# ABOUT THIS EXERCISE
Would you please return the line containing "L1: none -> 47mH (GND, STAT)" and all the lines after it through the end of the records below, unchanged and on their own?
--------------------------------
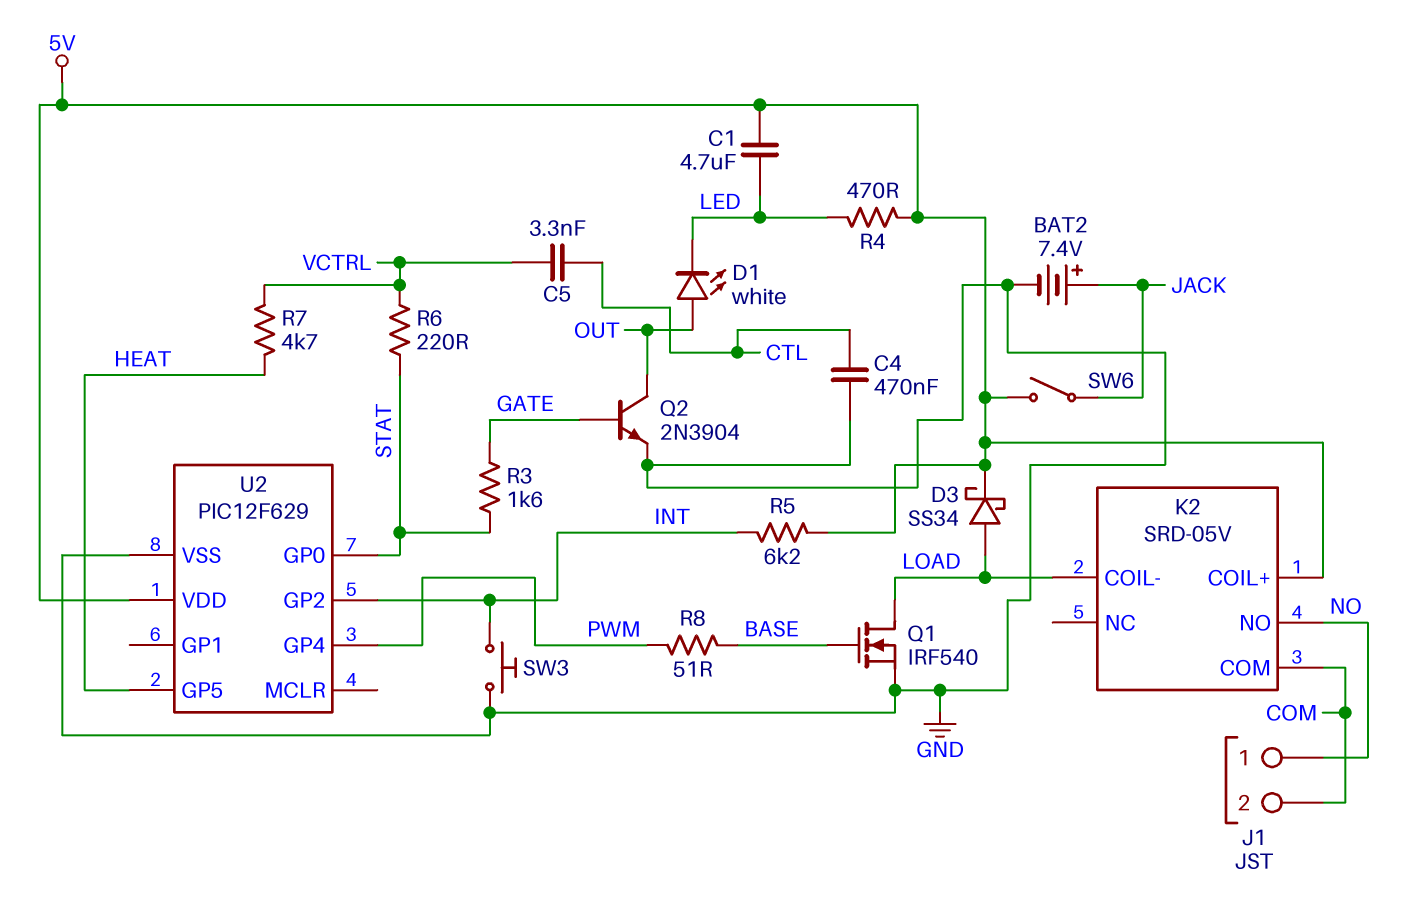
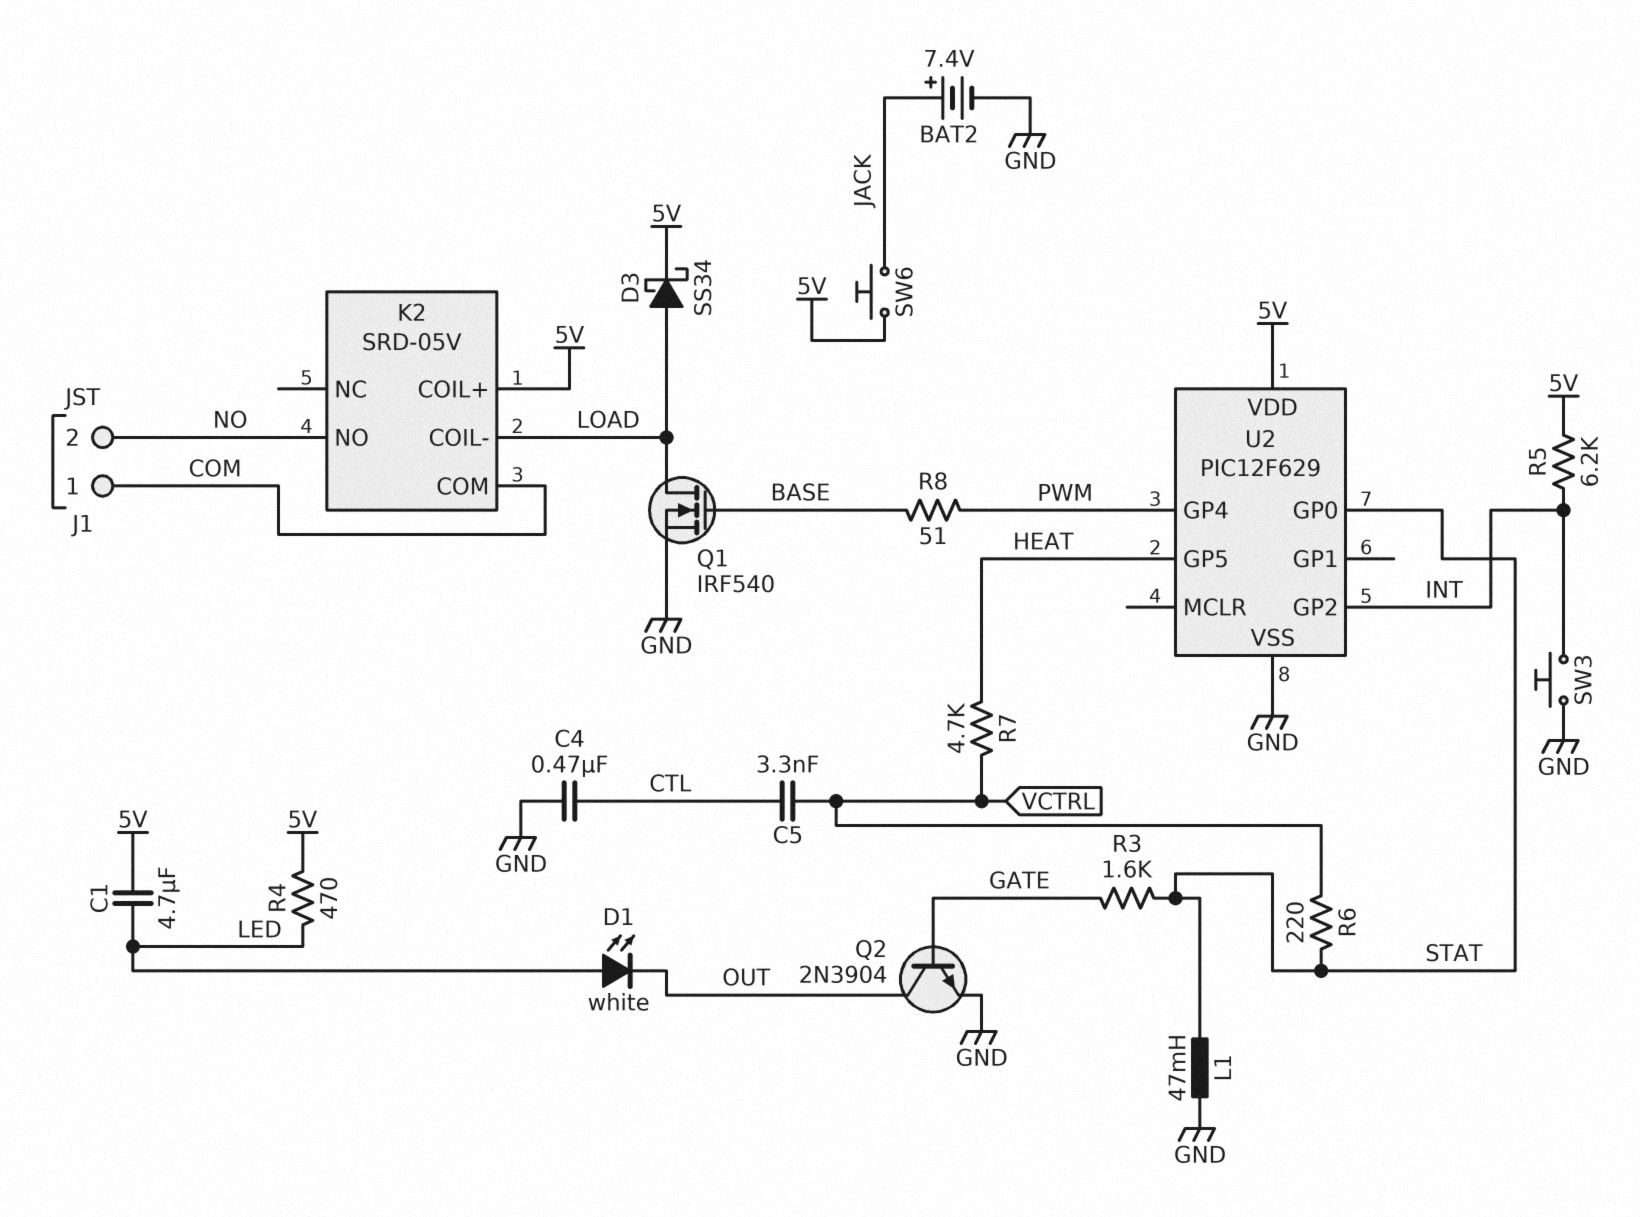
D1: LED white (A OUT, K LED) -> LED white (A LED, K OUT)
J1 pin 1: NO -> COM
J1 pin 2: COM -> NO
L1: none -> 47mH (GND, STAT)
SW6: switch (5V, JACK) -> button (5V, JACK)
--------------------------------
# EXERCISE SOLUTION
L1: none -> 47mH (GND, STAT)
SW6: switch (5V, JACK) -> button (5V, JACK)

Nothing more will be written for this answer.